=== SUPPLIED RECORDS ===
+++++

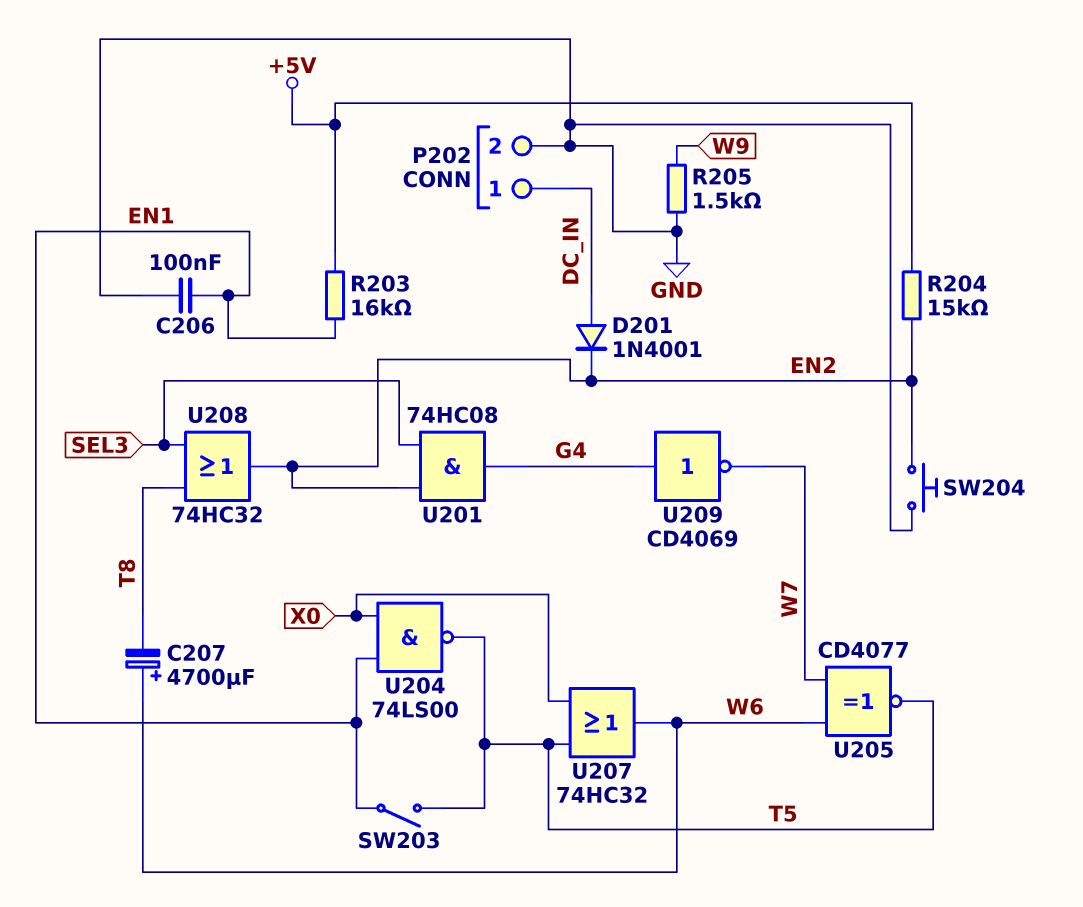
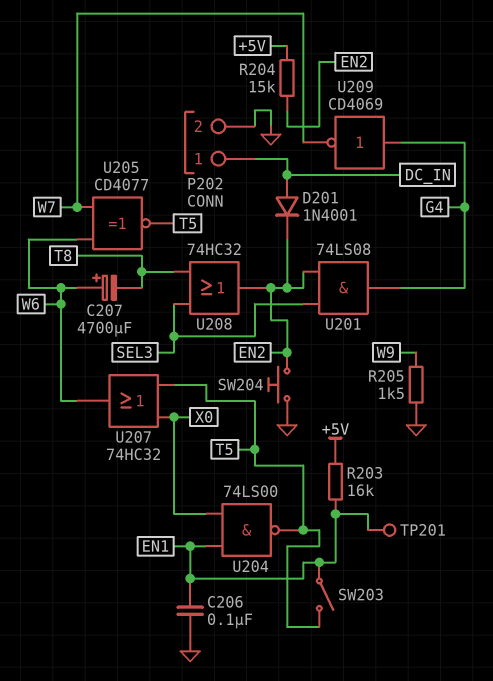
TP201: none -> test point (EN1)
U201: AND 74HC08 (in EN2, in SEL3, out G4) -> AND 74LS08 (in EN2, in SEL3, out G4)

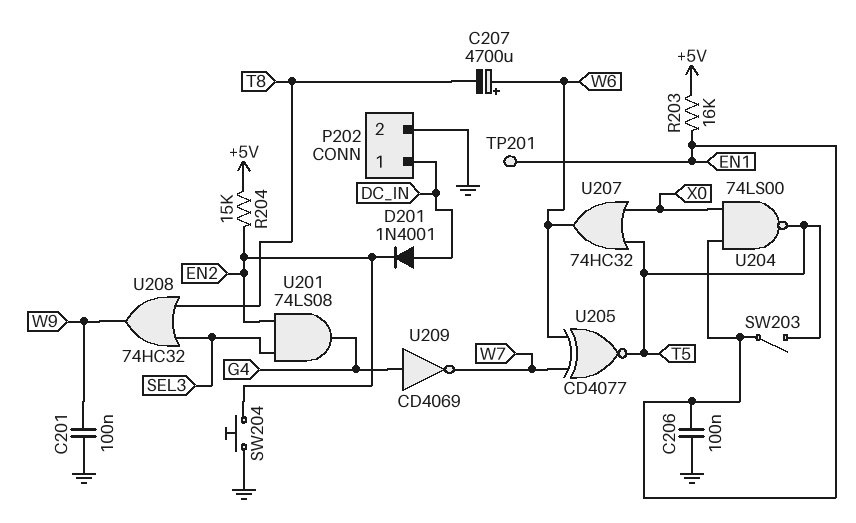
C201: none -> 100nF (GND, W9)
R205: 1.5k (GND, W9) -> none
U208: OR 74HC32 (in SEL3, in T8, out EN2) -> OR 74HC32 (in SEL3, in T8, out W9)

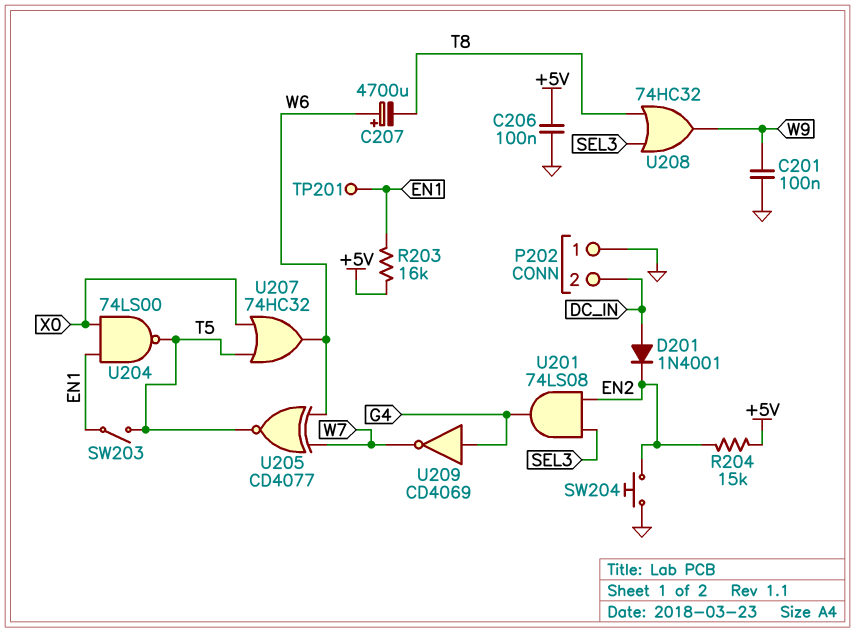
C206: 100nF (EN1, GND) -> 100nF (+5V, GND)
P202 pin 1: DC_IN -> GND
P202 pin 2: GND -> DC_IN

+++++

=== DIRECTIONS ===
Please report every line among the entries that includes "none".

=== PROBLEM SOLUTION ===
TP201: none -> test point (EN1)
C201: none -> 100nF (GND, W9)
R205: 1.5k (GND, W9) -> none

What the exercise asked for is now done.